(Object tracking records)
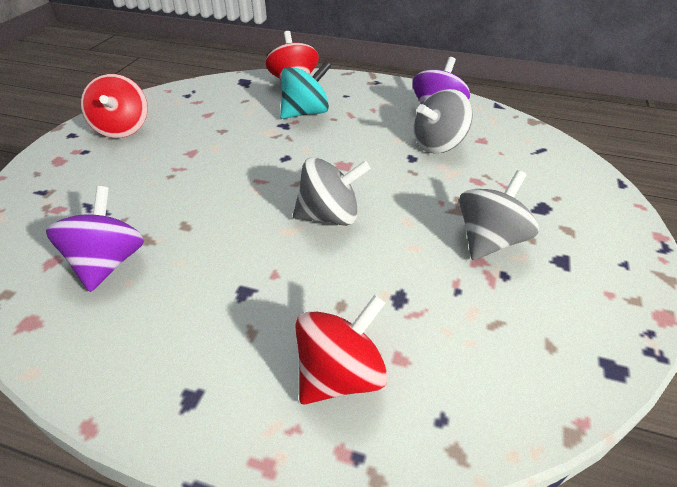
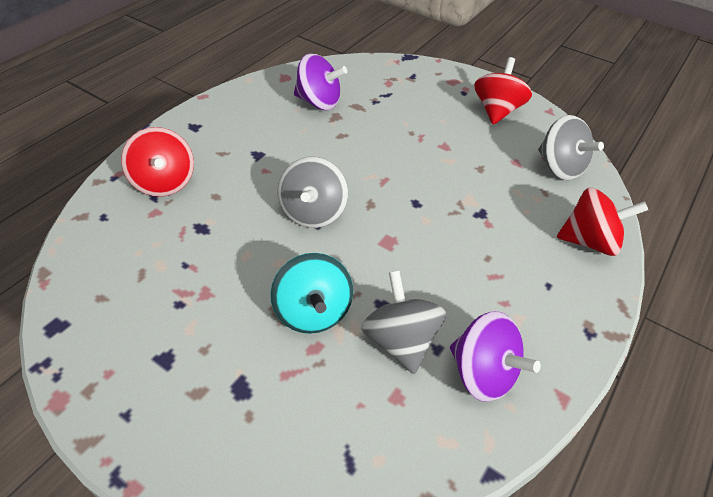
camera: 105 degrees right, 5 degrees up
red spinning top [81,74,148,138] -> red spinning top turned 105 degrees clockwise [474,57,532,125]
turquoise spinning top [280,61,331,119] -> turquoise spinning top moved to [270,253,353,334]
grey spinning top [459,170,539,260] -> grey spinning top moved to [538,115,604,180]

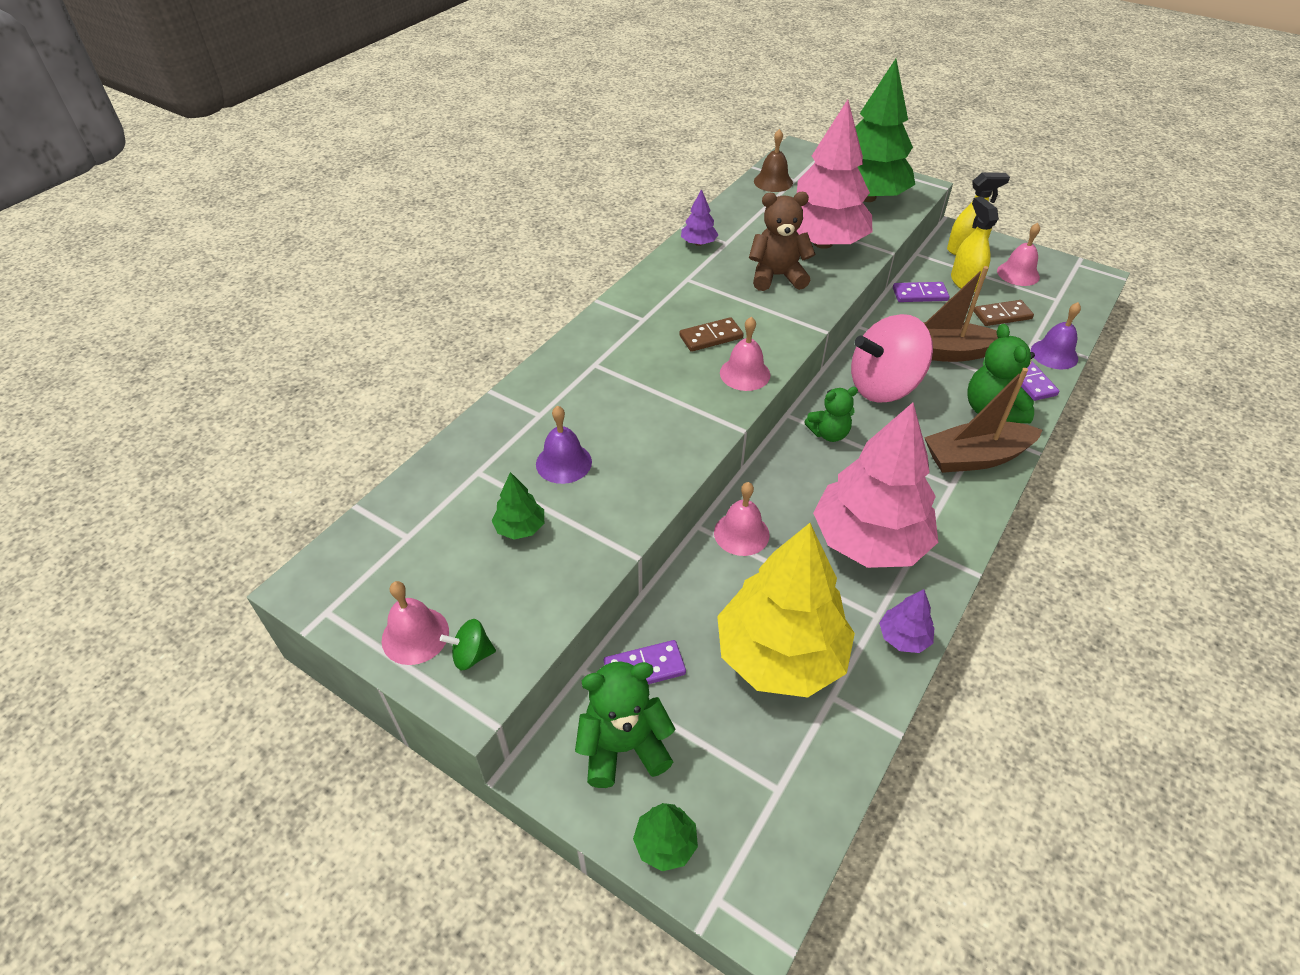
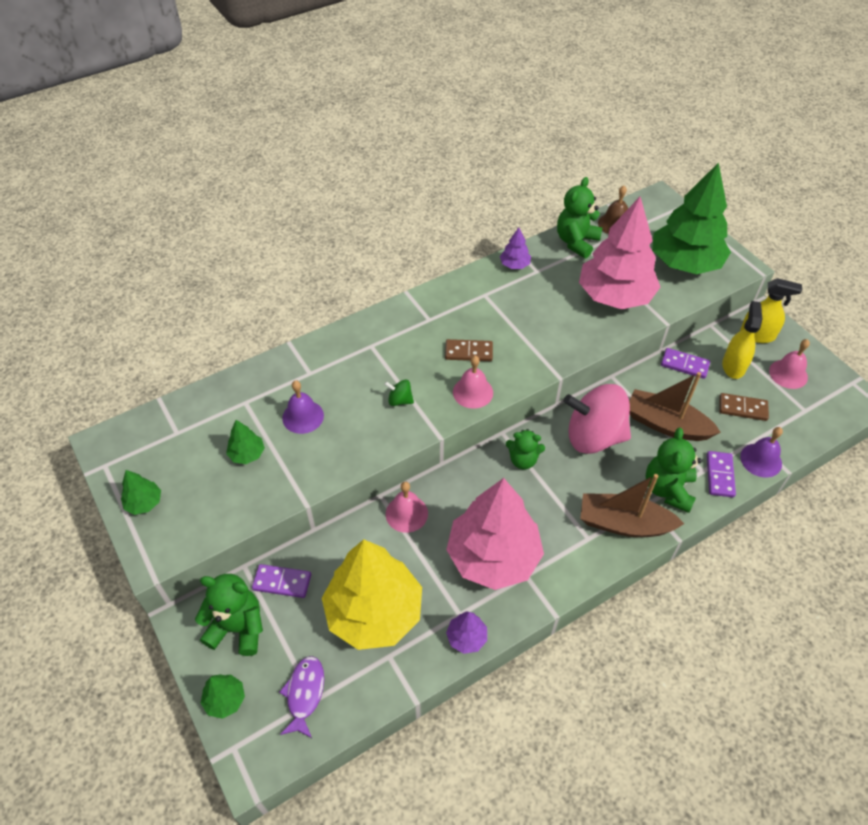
camera: 25 degrees right, 5 degrees up
pink bell [382,581,449,665] -> green tree [121,470,161,515]
green spinning top [440,619,496,670] -> green spinning top moved to [384,379,414,406]
brown teddy bear [749,192,815,291] -> none
none -> purple fish [279,656,324,738]
none -> green teddy bear [557,177,603,258]

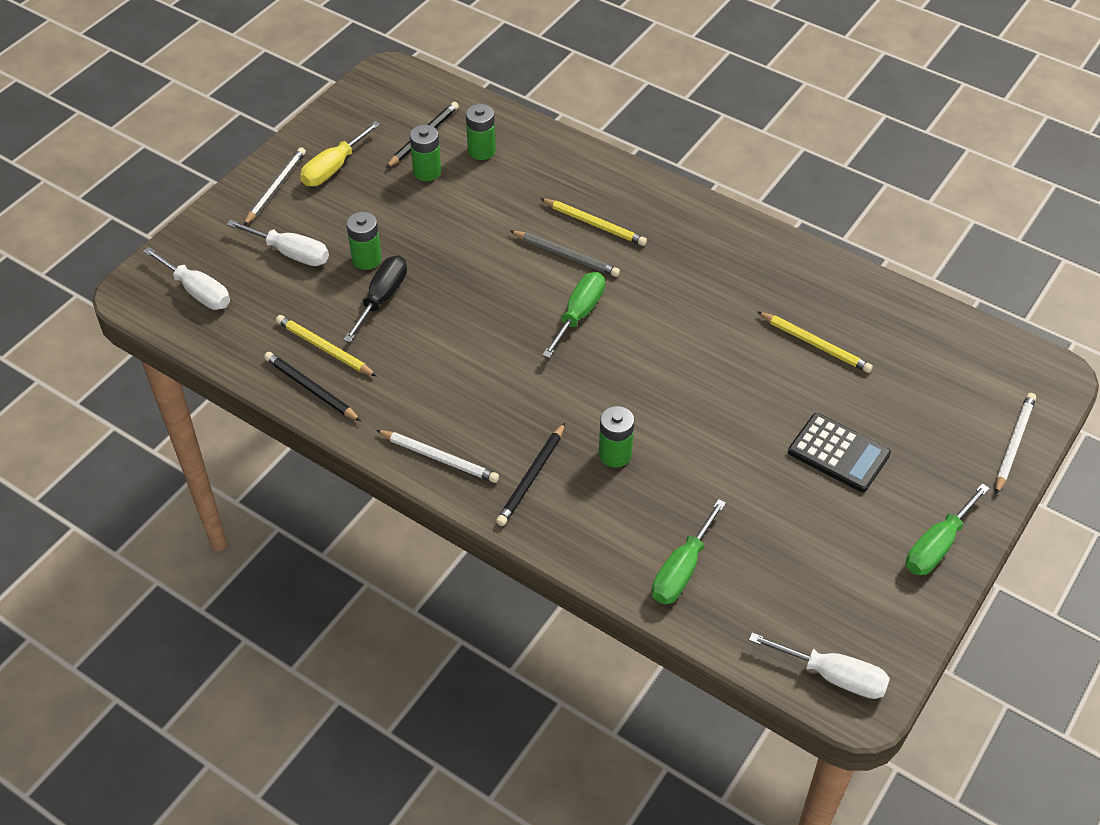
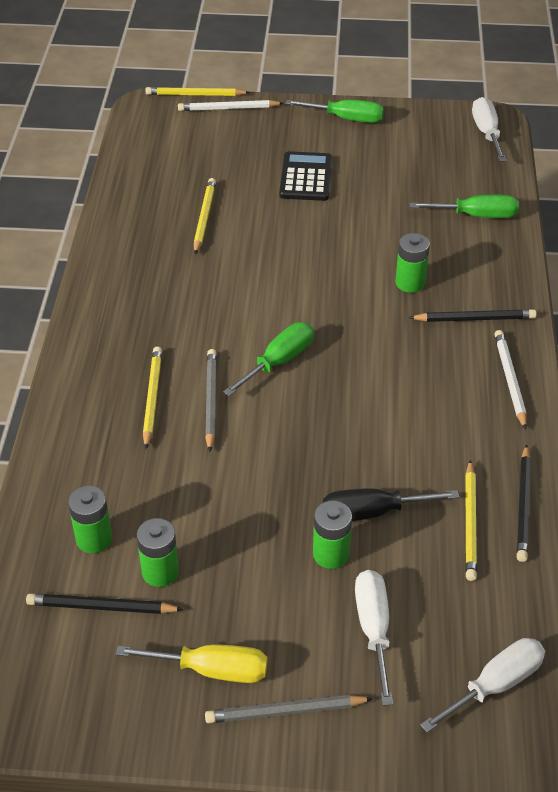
camera: 120 degrees left, 5 degrees down
white screwdriver [143,247,230,310] -> white screwdriver turned 45 degrees clockwise [420,638,545,733]
green screwdriver [542,272,605,358] -> green screwdriver turned 135 degrees clockwise [223,322,314,396]
none -> yellow pencil [145,87,250,96]

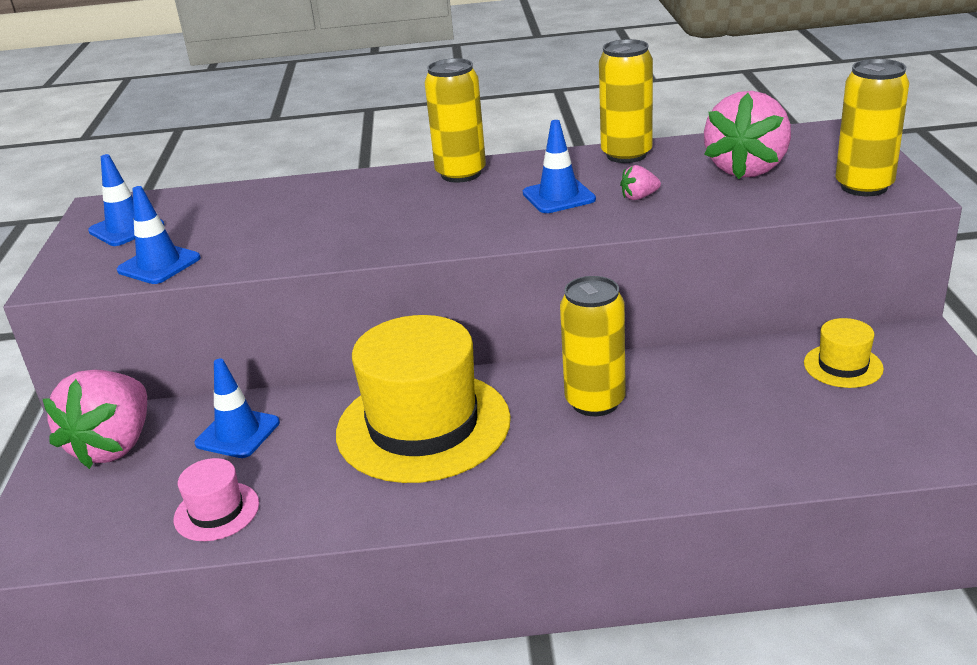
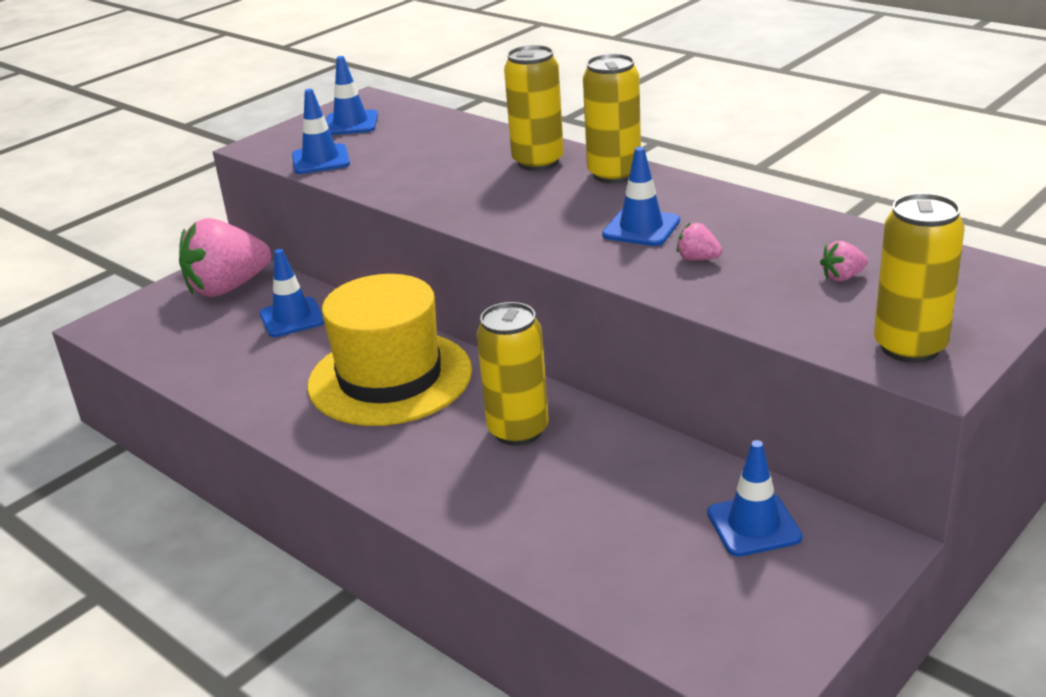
camera: 45 degrees right, 0 degrees up
pink hat [174,458,259,541] -> none
yellow can [599,39,653,163] -> yellow can moved to [504,45,564,171]
pink strawberry [704,91,791,179] -> pink strawberry [820,241,868,281], size x0.40
yellow hat [804,318,884,388] -> blue traffic cone [707,440,803,557]

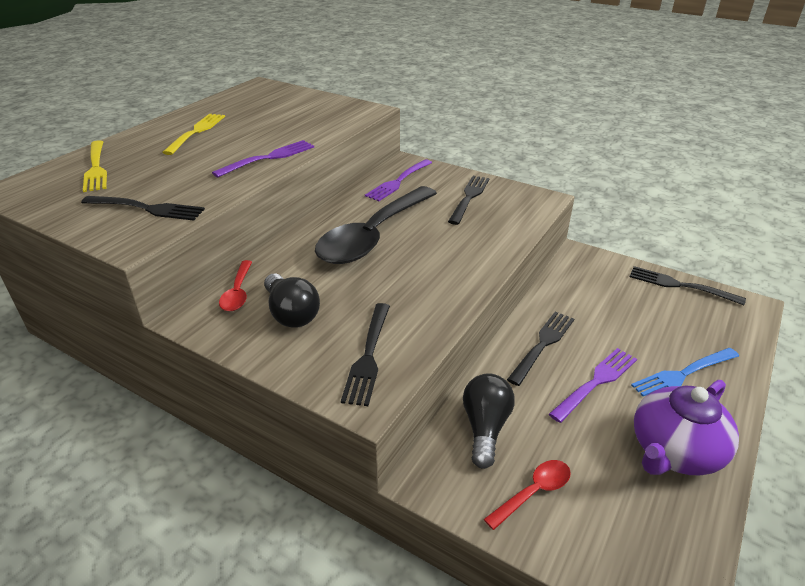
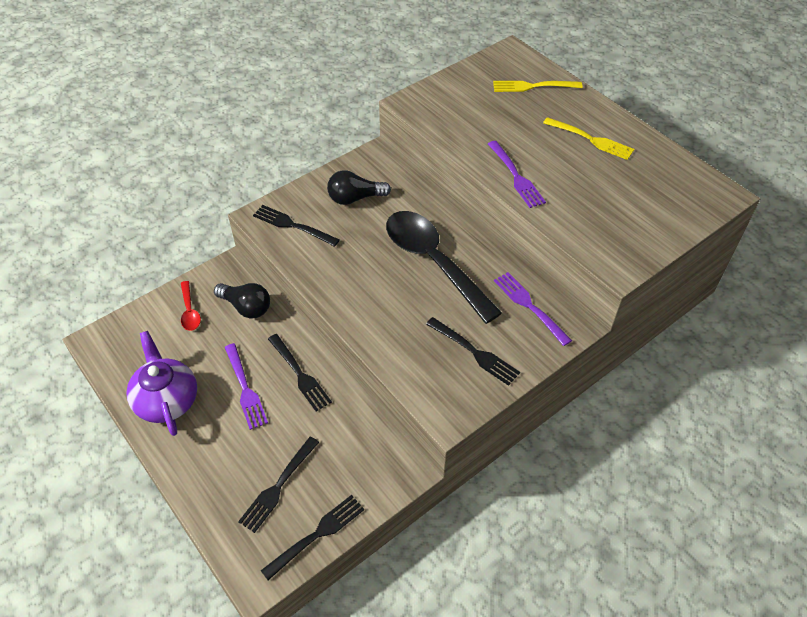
camera: 110 degrees right, 15 degrees up
black fork [81,196,205,221] -> black fork moved to [238,436,319,533]
red spoon [219,260,252,311] -> none
blue fork [631,348,739,396] -> none

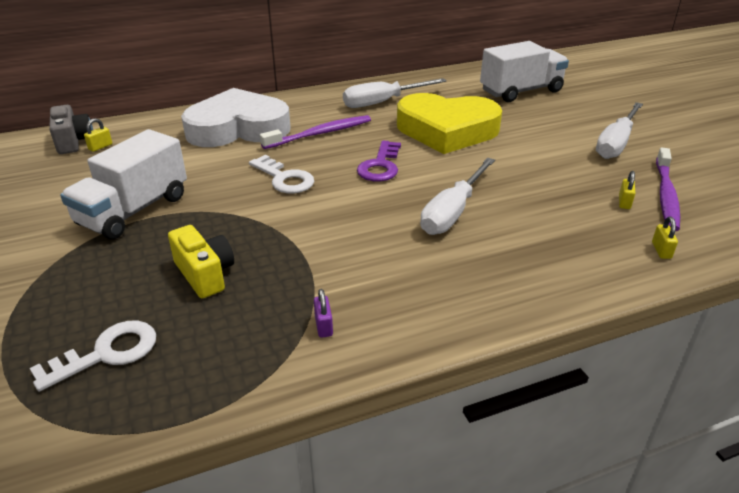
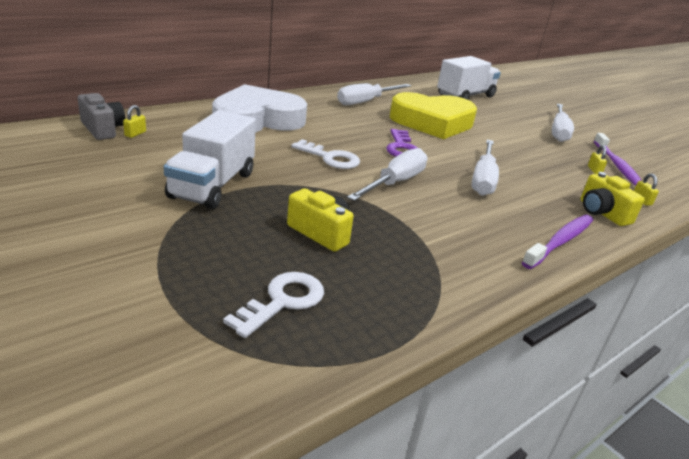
camera: 20 degrees left, 5 degrees down
purple toothbrush [260,115,371,149] -> purple toothbrush moved to [522,215,593,269]
purple padlock [314,289,333,338] -> none
none -> white screwdriver [347,148,428,201]
none -> yellow camera [581,172,645,226]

Problem to work on:
The answer must be the lines of the entries above, written out exactly from the first through the one with "pink hat [174,458,259,541] -> none", and no pictures.

Answer to the problem:
camera: 105 degrees right, 5 degrees up
red spinning top [81,74,148,138] -> red spinning top turned 105 degrees clockwise [474,57,532,125]
turquoise spinning top [280,61,331,119] -> turquoise spinning top moved to [270,253,353,334]
grey spinning top [459,170,539,260] -> grey spinning top moved to [538,115,604,180]

camera: 25 degrees right, 5 degrees up
pink bell [382,581,449,665] -> green tree [121,470,161,515]
green spinning top [440,619,496,670] -> green spinning top moved to [384,379,414,406]
brown teddy bear [749,192,815,291] -> none
none -> purple fish [279,656,324,738]
none -> green teddy bear [557,177,603,258]

camera: 120 degrees left, 5 degrees down
white screwdriver [143,247,230,310] -> white screwdriver turned 45 degrees clockwise [420,638,545,733]
green screwdriver [542,272,605,358] -> green screwdriver turned 135 degrees clockwise [223,322,314,396]
none -> yellow pencil [145,87,250,96]

camera: 45 degrees right, 0 degrees up
pink hat [174,458,259,541] -> none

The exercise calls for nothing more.